Exercise directions:
Start at the first record below and retype through the last, exactly.

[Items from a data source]
---*---
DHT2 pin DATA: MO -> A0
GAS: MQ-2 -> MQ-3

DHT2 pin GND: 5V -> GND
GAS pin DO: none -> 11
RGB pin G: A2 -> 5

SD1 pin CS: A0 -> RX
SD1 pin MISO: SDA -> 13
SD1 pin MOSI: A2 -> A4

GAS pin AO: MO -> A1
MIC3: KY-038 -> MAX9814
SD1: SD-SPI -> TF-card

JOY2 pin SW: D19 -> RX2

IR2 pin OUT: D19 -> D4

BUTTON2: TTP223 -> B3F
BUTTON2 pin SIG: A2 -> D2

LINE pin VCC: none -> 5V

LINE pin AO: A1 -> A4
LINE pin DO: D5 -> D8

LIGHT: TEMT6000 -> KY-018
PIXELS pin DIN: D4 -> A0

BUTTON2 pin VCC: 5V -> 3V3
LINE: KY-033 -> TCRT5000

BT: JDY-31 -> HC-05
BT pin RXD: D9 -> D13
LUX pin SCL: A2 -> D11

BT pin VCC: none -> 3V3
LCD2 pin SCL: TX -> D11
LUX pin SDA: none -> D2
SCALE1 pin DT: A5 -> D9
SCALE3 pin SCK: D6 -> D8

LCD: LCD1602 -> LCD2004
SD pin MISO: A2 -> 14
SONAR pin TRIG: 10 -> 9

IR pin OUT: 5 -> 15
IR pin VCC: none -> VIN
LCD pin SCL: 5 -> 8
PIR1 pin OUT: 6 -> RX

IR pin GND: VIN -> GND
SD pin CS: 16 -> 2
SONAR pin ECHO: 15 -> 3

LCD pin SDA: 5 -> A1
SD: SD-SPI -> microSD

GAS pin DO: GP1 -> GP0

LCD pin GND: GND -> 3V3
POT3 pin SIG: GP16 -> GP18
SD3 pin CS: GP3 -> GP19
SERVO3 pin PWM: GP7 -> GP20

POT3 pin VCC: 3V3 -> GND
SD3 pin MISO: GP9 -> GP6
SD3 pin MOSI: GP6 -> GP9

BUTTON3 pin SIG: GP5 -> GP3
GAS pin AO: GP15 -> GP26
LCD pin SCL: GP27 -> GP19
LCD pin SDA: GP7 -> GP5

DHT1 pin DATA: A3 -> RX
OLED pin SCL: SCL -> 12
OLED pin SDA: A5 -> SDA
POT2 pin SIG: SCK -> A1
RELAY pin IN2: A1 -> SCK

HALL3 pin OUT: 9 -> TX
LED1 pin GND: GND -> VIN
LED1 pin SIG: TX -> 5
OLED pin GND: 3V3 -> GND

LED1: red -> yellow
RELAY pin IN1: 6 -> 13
---*---
Exercise output:
DHT2 pin DATA: MO -> A0
GAS: MQ-2 -> MQ-3

DHT2 pin GND: 5V -> GND
GAS pin DO: none -> 11
RGB pin G: A2 -> 5

SD1 pin CS: A0 -> RX
SD1 pin MISO: SDA -> 13
SD1 pin MOSI: A2 -> A4

GAS pin AO: MO -> A1
MIC3: KY-038 -> MAX9814
SD1: SD-SPI -> TF-card

JOY2 pin SW: D19 -> RX2

IR2 pin OUT: D19 -> D4

BUTTON2: TTP223 -> B3F
BUTTON2 pin SIG: A2 -> D2

LINE pin VCC: none -> 5V

LINE pin AO: A1 -> A4
LINE pin DO: D5 -> D8

LIGHT: TEMT6000 -> KY-018
PIXELS pin DIN: D4 -> A0

BUTTON2 pin VCC: 5V -> 3V3
LINE: KY-033 -> TCRT5000

BT: JDY-31 -> HC-05
BT pin RXD: D9 -> D13
LUX pin SCL: A2 -> D11

BT pin VCC: none -> 3V3
LCD2 pin SCL: TX -> D11
LUX pin SDA: none -> D2
SCALE1 pin DT: A5 -> D9
SCALE3 pin SCK: D6 -> D8

LCD: LCD1602 -> LCD2004
SD pin MISO: A2 -> 14
SONAR pin TRIG: 10 -> 9

IR pin OUT: 5 -> 15
IR pin VCC: none -> VIN
LCD pin SCL: 5 -> 8
PIR1 pin OUT: 6 -> RX

IR pin GND: VIN -> GND
SD pin CS: 16 -> 2
SONAR pin ECHO: 15 -> 3

LCD pin SDA: 5 -> A1
SD: SD-SPI -> microSD

GAS pin DO: GP1 -> GP0

LCD pin GND: GND -> 3V3
POT3 pin SIG: GP16 -> GP18
SD3 pin CS: GP3 -> GP19
SERVO3 pin PWM: GP7 -> GP20

POT3 pin VCC: 3V3 -> GND
SD3 pin MISO: GP9 -> GP6
SD3 pin MOSI: GP6 -> GP9

BUTTON3 pin SIG: GP5 -> GP3
GAS pin AO: GP15 -> GP26
LCD pin SCL: GP27 -> GP19
LCD pin SDA: GP7 -> GP5

DHT1 pin DATA: A3 -> RX
OLED pin SCL: SCL -> 12
OLED pin SDA: A5 -> SDA
POT2 pin SIG: SCK -> A1
RELAY pin IN2: A1 -> SCK

HALL3 pin OUT: 9 -> TX
LED1 pin GND: GND -> VIN
LED1 pin SIG: TX -> 5
OLED pin GND: 3V3 -> GND

LED1: red -> yellow
RELAY pin IN1: 6 -> 13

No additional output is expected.